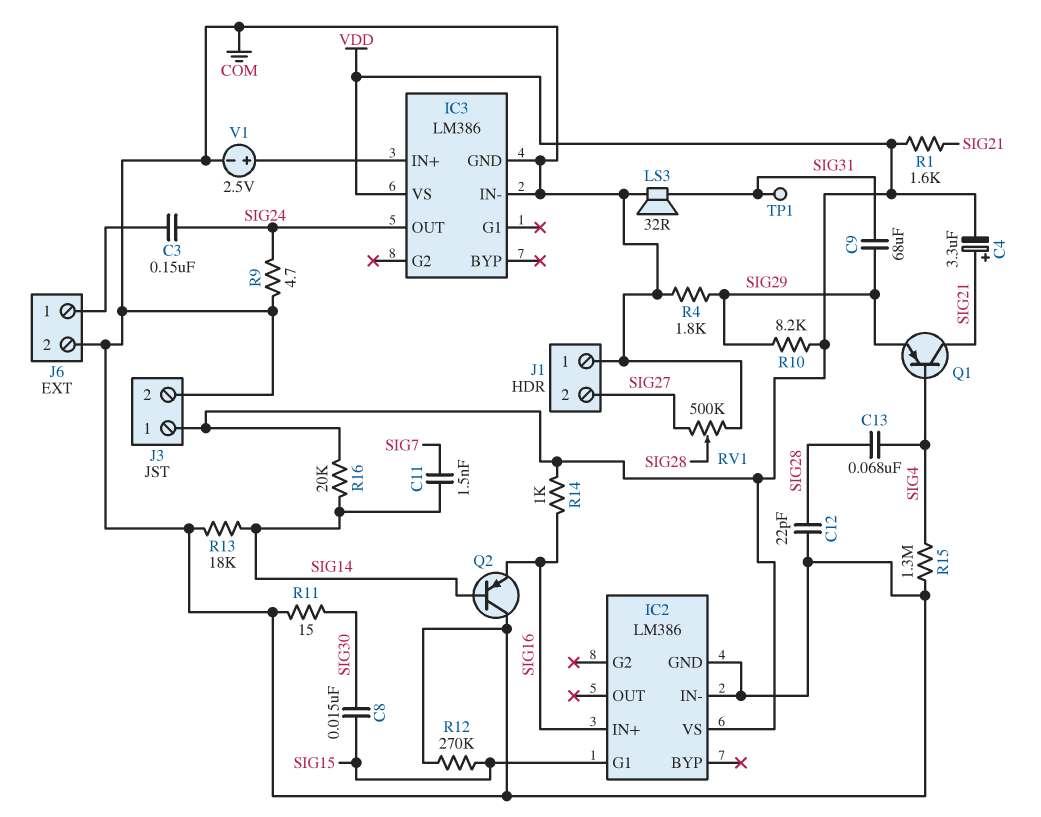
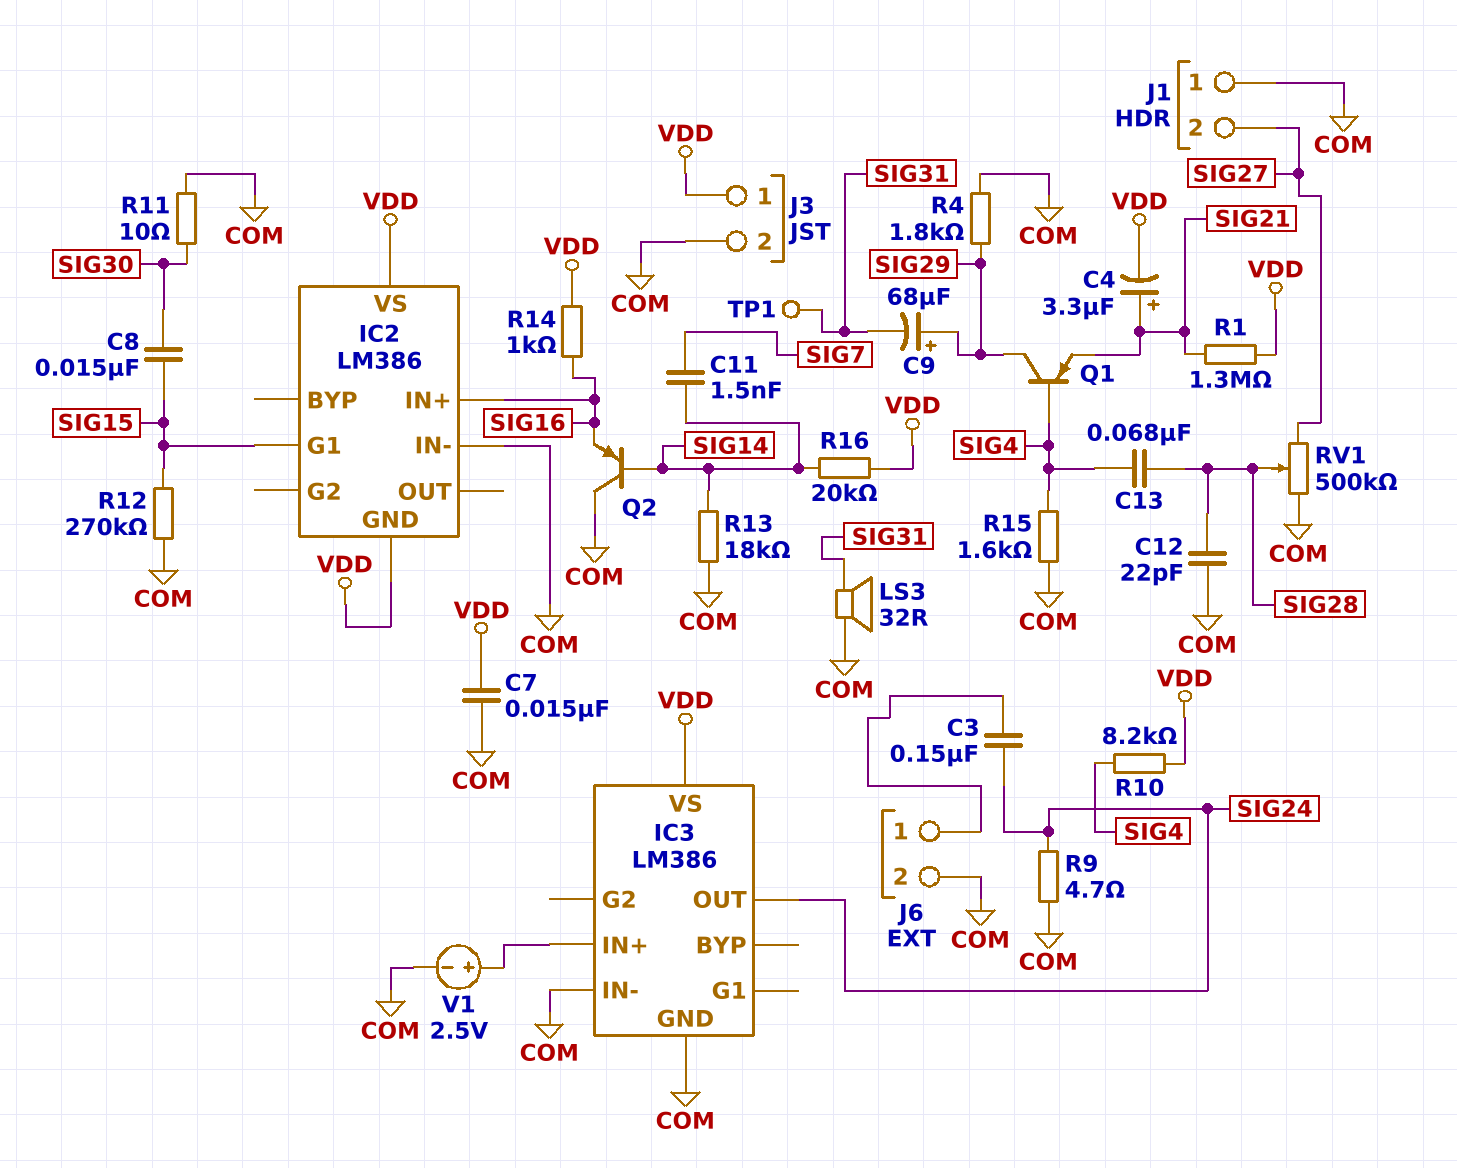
C7: none -> 15nF (COM, VDD)
C9: 68uF (SIG29, SIG31) -> 68uF (plus SIG29, minus SIG31)
IC2 pin GND: COM -> VDD
Q1: PNP (B SIG4, C SIG21, E SIG29) -> PNP (B SIG4, C SIG29, E SIG21)
R1: 1.6k (SIG21, VDD) -> 1.3M (SIG21, VDD)
R10: 8.2k (SIG29, VDD) -> 8.2k (SIG4, VDD)
R11: 15 (COM, SIG30) -> 10 (COM, SIG30)
R15: 1.3M (COM, SIG4) -> 1.6k (COM, SIG4)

What is being asked: Where a picture appears, skip it and copy the rest of the data word for word.

Written solution:
C7: none -> 15nF (COM, VDD)
C9: 68uF (SIG29, SIG31) -> 68uF (plus SIG29, minus SIG31)
IC2 pin GND: COM -> VDD
Q1: PNP (B SIG4, C SIG21, E SIG29) -> PNP (B SIG4, C SIG29, E SIG21)
R1: 1.6k (SIG21, VDD) -> 1.3M (SIG21, VDD)
R10: 8.2k (SIG29, VDD) -> 8.2k (SIG4, VDD)
R11: 15 (COM, SIG30) -> 10 (COM, SIG30)
R15: 1.3M (COM, SIG4) -> 1.6k (COM, SIG4)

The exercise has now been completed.